◆ **Supplied data**:
BEGIN
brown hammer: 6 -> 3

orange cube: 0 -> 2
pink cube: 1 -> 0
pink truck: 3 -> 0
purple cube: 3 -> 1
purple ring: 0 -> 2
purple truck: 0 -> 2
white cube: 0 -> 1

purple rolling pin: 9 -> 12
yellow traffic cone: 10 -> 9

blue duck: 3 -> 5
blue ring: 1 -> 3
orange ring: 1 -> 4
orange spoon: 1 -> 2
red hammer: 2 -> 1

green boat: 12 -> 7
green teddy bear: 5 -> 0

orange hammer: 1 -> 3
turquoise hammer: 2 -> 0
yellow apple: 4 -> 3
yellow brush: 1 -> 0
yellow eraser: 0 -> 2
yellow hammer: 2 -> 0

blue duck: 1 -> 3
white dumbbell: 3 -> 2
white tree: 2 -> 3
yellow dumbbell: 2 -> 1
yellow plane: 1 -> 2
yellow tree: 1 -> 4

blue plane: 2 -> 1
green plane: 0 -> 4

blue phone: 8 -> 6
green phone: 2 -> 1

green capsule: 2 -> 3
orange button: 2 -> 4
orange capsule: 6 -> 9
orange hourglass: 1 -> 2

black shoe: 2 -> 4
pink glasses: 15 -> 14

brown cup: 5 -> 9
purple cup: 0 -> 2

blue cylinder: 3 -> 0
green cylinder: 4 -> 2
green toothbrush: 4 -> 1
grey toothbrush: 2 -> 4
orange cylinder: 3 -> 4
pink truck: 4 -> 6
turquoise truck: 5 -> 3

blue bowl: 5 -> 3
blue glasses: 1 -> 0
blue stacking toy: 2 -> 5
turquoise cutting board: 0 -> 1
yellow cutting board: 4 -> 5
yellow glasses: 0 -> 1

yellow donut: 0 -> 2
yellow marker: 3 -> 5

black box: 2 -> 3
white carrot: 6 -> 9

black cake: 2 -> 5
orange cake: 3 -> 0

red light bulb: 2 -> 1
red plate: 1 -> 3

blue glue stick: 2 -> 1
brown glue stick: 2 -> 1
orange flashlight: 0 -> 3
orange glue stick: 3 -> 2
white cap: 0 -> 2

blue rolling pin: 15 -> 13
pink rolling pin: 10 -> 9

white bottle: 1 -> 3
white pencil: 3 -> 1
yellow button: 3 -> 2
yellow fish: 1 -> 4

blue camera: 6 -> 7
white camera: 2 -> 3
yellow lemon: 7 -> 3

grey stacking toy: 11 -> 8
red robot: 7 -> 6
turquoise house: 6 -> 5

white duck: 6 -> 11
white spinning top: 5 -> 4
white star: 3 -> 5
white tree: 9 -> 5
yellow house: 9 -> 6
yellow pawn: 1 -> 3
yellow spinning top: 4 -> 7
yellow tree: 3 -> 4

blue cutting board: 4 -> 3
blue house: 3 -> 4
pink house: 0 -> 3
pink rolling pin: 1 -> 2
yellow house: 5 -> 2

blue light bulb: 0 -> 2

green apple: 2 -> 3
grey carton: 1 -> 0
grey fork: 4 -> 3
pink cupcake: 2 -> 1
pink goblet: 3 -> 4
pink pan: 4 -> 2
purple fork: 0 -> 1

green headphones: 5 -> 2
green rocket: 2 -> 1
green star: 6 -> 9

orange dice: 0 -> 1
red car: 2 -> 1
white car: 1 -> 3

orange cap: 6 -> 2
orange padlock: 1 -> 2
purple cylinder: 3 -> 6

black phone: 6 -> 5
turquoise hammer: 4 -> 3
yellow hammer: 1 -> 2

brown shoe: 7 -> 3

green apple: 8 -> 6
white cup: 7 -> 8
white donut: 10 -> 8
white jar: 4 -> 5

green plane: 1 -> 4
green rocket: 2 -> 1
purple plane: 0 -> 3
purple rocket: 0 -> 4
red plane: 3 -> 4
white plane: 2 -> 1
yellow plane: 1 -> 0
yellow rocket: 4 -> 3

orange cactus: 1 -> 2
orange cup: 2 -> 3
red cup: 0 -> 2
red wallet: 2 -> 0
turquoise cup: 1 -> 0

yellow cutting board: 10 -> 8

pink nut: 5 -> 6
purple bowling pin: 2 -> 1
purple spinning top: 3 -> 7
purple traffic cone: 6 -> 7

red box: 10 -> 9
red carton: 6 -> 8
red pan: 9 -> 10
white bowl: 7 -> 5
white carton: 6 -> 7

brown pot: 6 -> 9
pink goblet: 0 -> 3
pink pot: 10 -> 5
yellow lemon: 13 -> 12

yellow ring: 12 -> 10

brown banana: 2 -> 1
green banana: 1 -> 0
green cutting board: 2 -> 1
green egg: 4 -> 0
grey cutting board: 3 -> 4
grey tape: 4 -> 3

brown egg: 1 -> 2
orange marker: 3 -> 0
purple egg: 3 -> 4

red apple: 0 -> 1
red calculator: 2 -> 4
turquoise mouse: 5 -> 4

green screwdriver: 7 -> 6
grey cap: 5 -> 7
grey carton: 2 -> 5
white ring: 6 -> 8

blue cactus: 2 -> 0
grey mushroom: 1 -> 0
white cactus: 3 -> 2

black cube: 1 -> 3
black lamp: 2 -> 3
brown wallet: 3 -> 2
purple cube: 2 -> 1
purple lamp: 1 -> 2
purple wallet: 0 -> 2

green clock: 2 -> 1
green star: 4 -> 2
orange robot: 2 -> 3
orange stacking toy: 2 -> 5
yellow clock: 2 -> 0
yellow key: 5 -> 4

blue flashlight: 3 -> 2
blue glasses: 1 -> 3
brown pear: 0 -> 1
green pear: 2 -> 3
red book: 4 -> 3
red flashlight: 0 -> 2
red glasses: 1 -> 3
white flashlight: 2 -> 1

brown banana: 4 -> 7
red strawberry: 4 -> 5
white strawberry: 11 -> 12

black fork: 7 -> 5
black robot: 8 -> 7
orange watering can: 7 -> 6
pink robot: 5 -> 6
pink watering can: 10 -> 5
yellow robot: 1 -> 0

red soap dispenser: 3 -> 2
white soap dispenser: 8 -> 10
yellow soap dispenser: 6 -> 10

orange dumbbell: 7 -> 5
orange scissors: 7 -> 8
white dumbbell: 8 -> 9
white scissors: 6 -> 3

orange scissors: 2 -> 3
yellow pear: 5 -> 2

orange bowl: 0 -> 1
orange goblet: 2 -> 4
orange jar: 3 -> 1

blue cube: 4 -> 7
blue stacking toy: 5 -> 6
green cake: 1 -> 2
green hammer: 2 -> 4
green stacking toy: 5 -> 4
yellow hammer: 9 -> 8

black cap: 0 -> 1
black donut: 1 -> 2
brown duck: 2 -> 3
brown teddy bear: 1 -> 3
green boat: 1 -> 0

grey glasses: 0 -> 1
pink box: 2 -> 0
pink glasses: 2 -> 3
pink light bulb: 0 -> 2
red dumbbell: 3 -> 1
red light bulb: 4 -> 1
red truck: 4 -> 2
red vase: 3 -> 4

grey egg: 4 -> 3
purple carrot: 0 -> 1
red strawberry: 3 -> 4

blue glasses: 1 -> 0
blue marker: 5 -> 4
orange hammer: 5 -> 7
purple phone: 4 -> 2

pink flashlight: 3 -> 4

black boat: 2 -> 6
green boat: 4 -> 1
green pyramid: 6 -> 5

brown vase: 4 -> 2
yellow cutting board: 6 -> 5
END
◆ **Work order**: Where a line above holds the word "traffic", copy it.

◆ **Answer to this problem**:
yellow traffic cone: 10 -> 9
purple traffic cone: 6 -> 7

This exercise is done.